__MATERIAL PROVIDED__
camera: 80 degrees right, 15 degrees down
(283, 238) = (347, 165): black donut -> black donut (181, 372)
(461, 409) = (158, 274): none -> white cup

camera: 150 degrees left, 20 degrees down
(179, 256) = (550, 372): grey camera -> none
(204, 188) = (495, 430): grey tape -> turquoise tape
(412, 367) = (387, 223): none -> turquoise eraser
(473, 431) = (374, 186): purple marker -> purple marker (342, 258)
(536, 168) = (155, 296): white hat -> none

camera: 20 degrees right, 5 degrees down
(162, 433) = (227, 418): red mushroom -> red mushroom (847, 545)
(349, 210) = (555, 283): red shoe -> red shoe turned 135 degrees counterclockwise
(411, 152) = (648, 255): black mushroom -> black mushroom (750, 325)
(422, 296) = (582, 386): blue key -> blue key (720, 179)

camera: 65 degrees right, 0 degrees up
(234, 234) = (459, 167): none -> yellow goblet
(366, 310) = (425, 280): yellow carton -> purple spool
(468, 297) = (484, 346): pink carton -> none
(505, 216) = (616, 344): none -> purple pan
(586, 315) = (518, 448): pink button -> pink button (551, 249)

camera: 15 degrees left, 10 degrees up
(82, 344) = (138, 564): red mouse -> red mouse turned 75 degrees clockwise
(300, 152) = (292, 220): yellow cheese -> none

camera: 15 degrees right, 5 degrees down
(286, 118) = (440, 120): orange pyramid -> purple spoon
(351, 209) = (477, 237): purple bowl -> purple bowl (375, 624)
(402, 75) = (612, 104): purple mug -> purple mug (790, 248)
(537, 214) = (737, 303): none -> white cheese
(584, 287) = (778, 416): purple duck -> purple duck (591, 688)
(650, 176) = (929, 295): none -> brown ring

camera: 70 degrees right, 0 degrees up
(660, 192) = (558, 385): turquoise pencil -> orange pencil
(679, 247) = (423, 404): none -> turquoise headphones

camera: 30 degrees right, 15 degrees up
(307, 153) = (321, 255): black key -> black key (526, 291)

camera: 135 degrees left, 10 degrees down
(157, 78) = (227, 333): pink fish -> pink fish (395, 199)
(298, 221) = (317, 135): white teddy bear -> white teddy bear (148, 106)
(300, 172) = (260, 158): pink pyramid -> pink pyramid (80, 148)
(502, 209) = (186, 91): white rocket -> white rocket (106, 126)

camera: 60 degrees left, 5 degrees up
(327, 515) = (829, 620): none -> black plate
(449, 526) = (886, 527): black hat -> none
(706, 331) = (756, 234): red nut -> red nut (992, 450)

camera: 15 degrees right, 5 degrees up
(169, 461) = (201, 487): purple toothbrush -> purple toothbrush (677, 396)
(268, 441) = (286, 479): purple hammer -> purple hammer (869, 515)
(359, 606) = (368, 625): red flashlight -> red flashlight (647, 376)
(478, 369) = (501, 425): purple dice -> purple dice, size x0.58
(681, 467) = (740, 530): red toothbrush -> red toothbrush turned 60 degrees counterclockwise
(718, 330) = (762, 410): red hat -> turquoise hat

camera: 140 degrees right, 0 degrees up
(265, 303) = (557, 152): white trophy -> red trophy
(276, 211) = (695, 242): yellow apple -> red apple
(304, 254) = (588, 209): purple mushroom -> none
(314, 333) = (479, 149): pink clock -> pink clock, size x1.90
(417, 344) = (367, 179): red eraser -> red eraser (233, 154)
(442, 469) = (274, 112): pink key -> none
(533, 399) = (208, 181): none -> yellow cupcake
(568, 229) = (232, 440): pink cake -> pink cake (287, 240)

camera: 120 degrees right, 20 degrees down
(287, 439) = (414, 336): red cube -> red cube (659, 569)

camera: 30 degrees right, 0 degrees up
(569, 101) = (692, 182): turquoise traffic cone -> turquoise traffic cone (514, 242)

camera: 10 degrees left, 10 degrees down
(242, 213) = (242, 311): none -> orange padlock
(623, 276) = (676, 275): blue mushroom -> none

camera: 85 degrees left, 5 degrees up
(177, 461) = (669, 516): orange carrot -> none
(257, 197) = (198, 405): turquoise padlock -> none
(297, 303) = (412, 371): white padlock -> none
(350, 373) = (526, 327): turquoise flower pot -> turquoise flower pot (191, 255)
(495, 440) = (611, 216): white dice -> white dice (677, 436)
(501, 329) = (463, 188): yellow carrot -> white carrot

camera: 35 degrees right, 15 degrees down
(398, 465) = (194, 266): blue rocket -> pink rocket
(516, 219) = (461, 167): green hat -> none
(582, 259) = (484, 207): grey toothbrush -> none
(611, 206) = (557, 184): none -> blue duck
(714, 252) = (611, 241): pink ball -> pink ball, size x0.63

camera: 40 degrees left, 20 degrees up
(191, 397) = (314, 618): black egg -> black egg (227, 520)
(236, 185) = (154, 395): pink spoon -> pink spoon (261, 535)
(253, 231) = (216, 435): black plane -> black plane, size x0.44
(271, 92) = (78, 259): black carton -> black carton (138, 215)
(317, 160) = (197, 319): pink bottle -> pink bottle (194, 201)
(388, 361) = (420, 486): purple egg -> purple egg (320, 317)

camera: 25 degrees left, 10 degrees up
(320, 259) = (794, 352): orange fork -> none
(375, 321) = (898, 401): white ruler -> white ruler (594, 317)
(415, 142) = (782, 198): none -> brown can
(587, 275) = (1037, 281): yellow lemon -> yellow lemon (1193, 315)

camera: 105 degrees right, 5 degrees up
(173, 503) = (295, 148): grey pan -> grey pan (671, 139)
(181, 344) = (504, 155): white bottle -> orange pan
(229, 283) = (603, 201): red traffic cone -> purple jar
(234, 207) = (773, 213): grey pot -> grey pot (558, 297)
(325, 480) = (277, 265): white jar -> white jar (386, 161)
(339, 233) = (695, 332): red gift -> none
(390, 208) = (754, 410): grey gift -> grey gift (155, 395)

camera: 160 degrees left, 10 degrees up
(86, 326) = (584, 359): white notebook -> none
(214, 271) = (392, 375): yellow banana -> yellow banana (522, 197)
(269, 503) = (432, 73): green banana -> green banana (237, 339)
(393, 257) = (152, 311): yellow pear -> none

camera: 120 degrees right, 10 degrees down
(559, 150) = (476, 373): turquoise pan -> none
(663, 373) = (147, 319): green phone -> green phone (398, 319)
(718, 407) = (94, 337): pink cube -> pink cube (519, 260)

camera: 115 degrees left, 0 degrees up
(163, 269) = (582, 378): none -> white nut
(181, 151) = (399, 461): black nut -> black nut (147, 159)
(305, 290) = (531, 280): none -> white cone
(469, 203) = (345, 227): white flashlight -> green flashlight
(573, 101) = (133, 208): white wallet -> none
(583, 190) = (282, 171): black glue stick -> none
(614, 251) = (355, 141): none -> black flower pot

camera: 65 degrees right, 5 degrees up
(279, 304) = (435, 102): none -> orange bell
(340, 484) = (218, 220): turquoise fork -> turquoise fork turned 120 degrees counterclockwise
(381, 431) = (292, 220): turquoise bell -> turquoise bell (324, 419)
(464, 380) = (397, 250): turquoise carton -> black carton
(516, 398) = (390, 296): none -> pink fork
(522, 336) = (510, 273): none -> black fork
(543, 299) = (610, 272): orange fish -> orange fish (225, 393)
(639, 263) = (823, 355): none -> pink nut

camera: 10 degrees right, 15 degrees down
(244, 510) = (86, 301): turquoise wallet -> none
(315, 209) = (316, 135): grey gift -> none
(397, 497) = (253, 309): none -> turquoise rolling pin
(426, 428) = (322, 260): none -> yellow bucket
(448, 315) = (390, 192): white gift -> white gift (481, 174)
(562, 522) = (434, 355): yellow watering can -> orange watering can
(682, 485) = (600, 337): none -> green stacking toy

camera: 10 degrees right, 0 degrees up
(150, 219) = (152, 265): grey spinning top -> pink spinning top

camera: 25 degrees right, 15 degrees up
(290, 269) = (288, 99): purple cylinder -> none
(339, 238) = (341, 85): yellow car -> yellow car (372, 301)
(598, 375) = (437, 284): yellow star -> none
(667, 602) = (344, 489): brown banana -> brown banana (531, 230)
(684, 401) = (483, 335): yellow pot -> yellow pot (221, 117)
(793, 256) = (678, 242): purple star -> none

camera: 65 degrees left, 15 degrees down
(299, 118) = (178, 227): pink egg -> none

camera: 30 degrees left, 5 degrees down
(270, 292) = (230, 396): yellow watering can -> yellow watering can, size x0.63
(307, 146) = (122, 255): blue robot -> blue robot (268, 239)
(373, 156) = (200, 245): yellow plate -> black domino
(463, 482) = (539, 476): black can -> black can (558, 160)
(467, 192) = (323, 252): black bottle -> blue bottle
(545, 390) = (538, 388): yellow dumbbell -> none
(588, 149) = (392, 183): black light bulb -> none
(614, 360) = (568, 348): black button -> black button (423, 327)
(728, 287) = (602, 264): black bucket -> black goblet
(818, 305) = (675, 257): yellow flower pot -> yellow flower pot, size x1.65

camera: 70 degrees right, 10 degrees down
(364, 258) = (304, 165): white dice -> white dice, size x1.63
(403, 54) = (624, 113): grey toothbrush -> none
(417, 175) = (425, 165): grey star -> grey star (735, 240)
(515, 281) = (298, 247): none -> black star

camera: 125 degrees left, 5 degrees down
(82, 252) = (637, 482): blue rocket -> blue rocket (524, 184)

__PROBLEM STATEMENT__
The lines above from the one with "(543, 299) = (610, 272): orange" through the one with "(467, 192) = (323, 252): black" are to be duplicated exactly, ends included, with nothing added.

__EXERCISE ANSWER__
(543, 299) = (610, 272): orange fish -> orange fish (225, 393)
(639, 263) = (823, 355): none -> pink nut

camera: 10 degrees right, 15 degrees down
(244, 510) = (86, 301): turquoise wallet -> none
(315, 209) = (316, 135): grey gift -> none
(397, 497) = (253, 309): none -> turquoise rolling pin
(426, 428) = (322, 260): none -> yellow bucket
(448, 315) = (390, 192): white gift -> white gift (481, 174)
(562, 522) = (434, 355): yellow watering can -> orange watering can
(682, 485) = (600, 337): none -> green stacking toy

camera: 10 degrees right, 0 degrees up
(150, 219) = (152, 265): grey spinning top -> pink spinning top

camera: 25 degrees right, 15 degrees up
(290, 269) = (288, 99): purple cylinder -> none
(339, 238) = (341, 85): yellow car -> yellow car (372, 301)
(598, 375) = (437, 284): yellow star -> none
(667, 602) = (344, 489): brown banana -> brown banana (531, 230)
(684, 401) = (483, 335): yellow pot -> yellow pot (221, 117)
(793, 256) = (678, 242): purple star -> none

camera: 65 degrees left, 15 degrees down
(299, 118) = (178, 227): pink egg -> none

camera: 30 degrees left, 5 degrees down
(270, 292) = (230, 396): yellow watering can -> yellow watering can, size x0.63
(307, 146) = (122, 255): blue robot -> blue robot (268, 239)
(373, 156) = (200, 245): yellow plate -> black domino
(463, 482) = (539, 476): black can -> black can (558, 160)
(467, 192) = (323, 252): black bottle -> blue bottle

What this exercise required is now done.